### Exercise
Transcribe every entry word for word, but skip the images.

### Records supplied
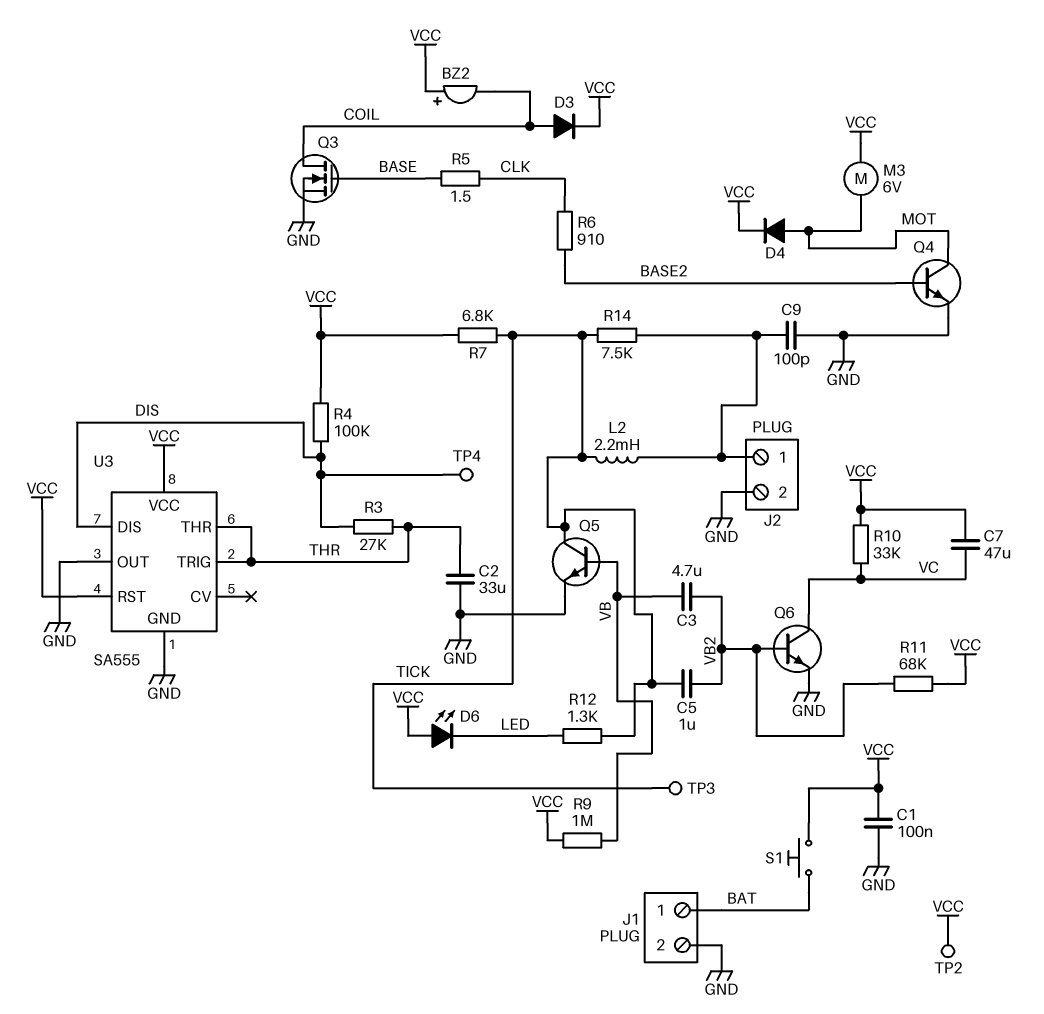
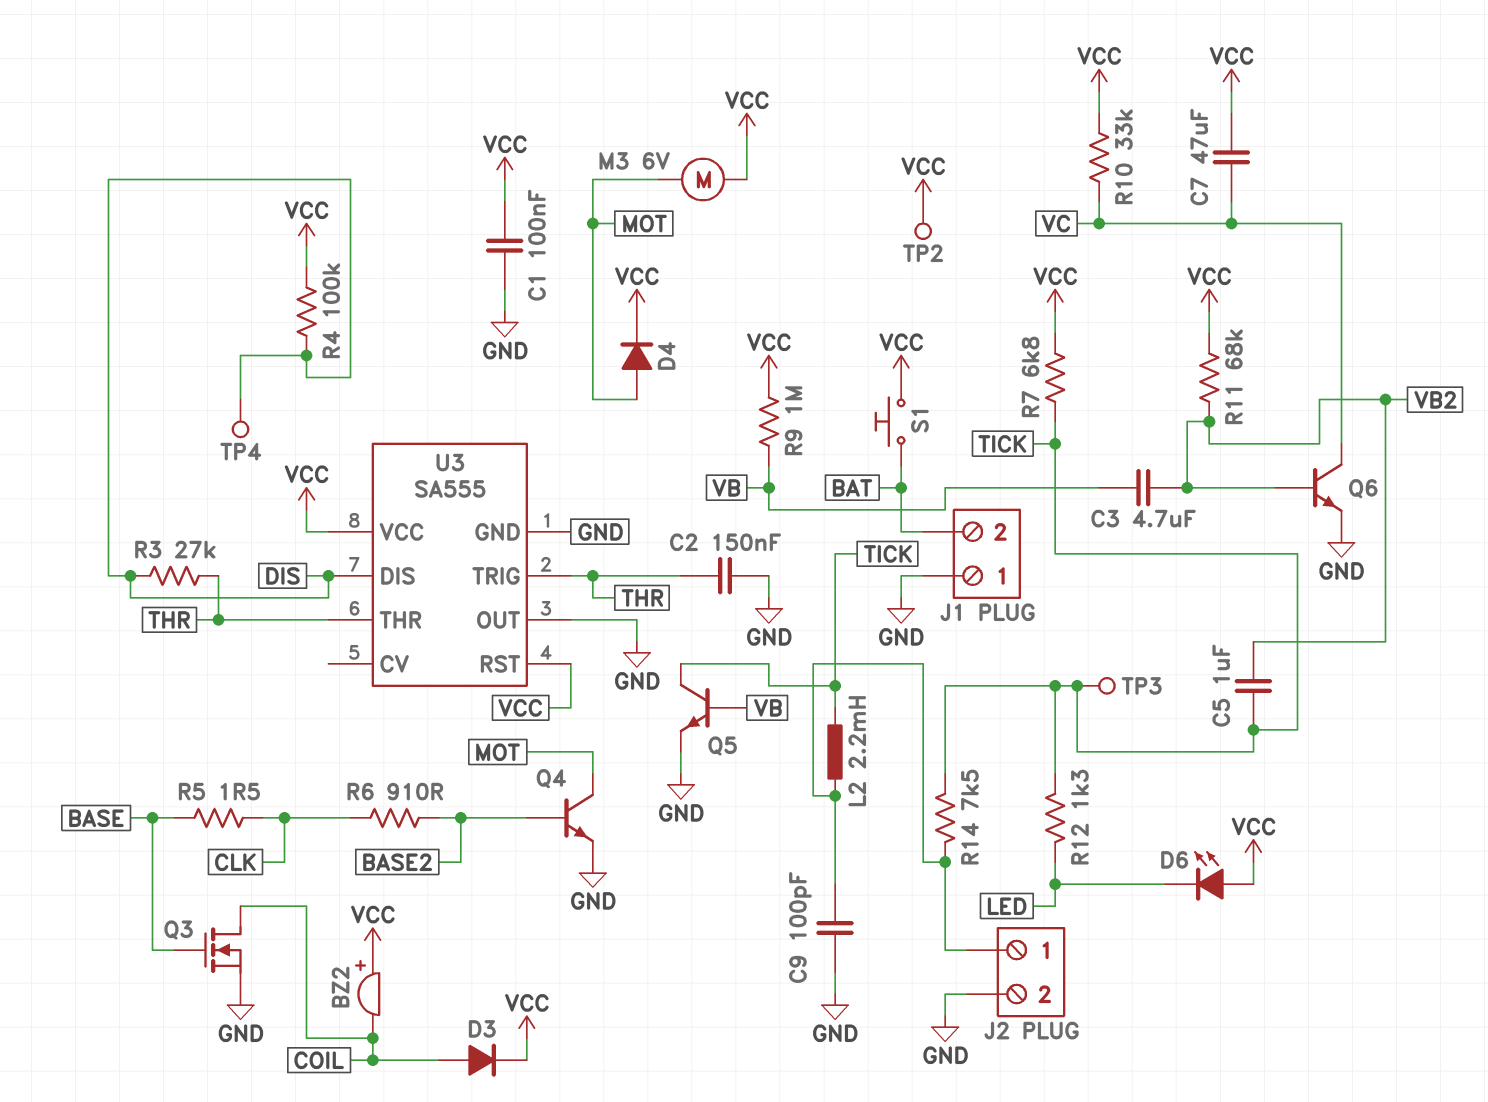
C2: 33uF (GND, THR) -> 150nF (GND, THR)
J1 pin 1: BAT -> GND
J1 pin 2: GND -> BAT

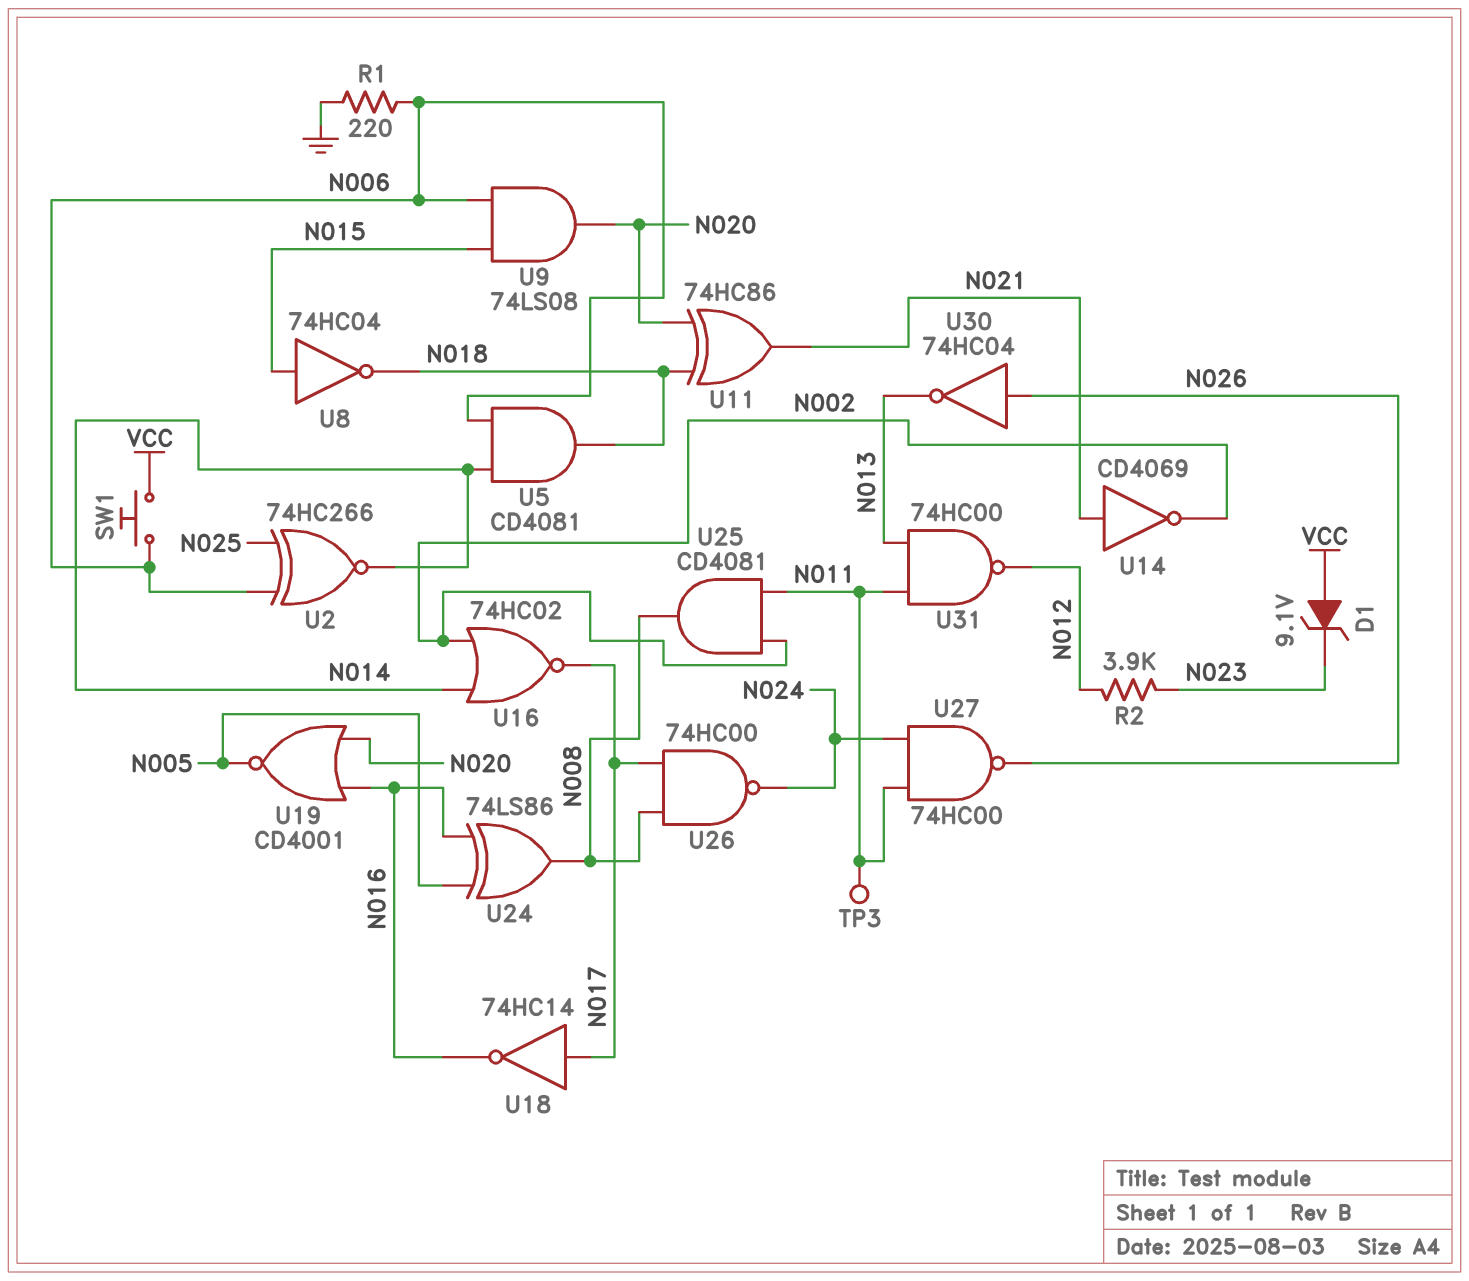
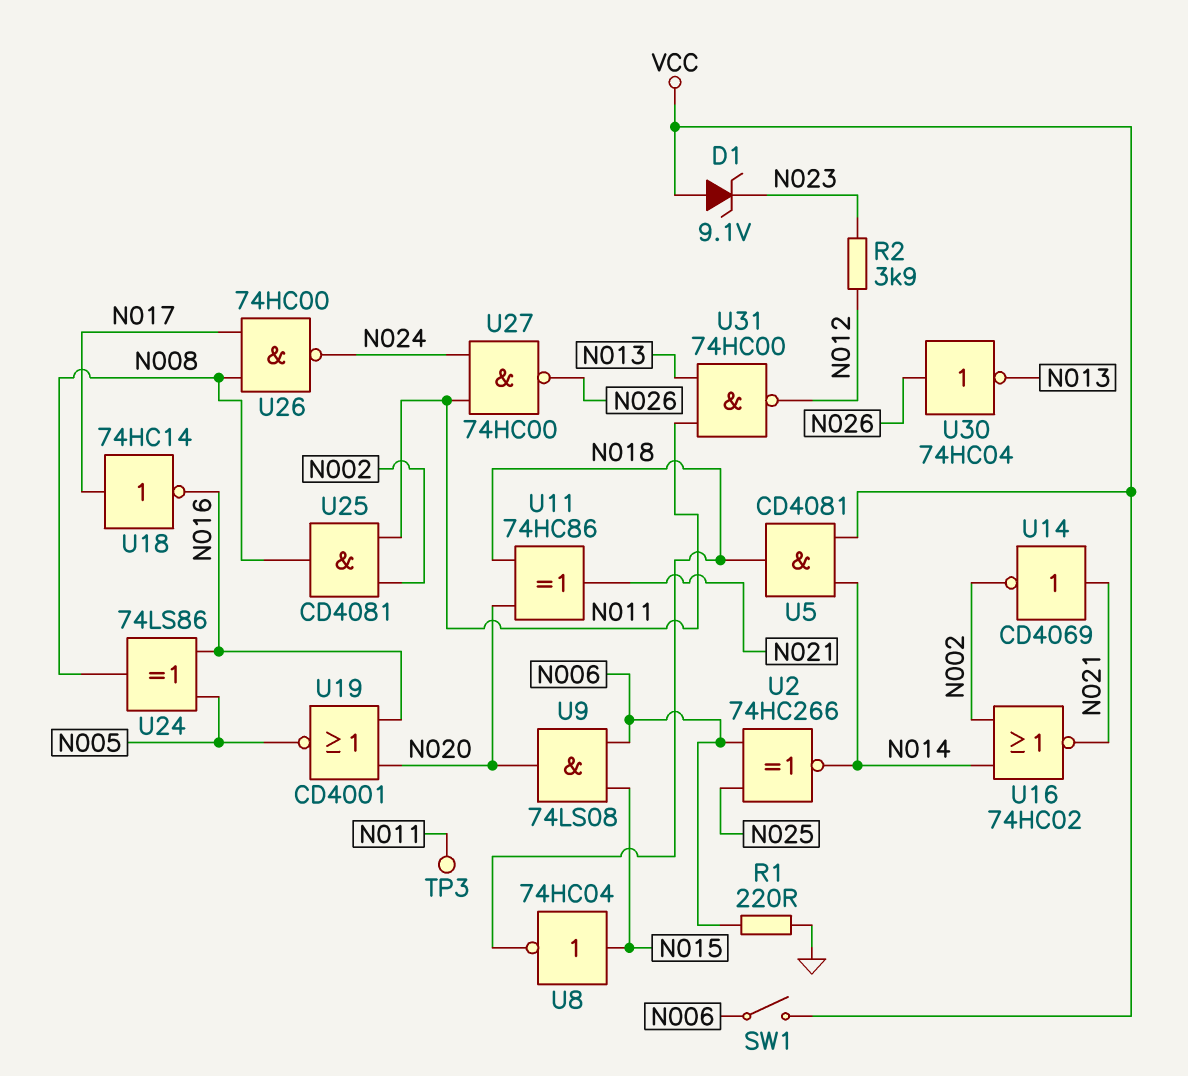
SW1: button (N006, VCC) -> switch (N006, VCC)
U5: AND CD4081 (in N006, in N014, out N018) -> AND CD4081 (in N014, in VCC, out N018)
U16: NOR 74HC02 (in N002, in N014, out N017) -> NOR 74HC02 (in N002, in N014, out N021)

### Exercise answer
C2: 33uF (GND, THR) -> 150nF (GND, THR)
J1 pin 1: BAT -> GND
J1 pin 2: GND -> BAT

SW1: button (N006, VCC) -> switch (N006, VCC)
U5: AND CD4081 (in N006, in N014, out N018) -> AND CD4081 (in N014, in VCC, out N018)
U16: NOR 74HC02 (in N002, in N014, out N017) -> NOR 74HC02 (in N002, in N014, out N021)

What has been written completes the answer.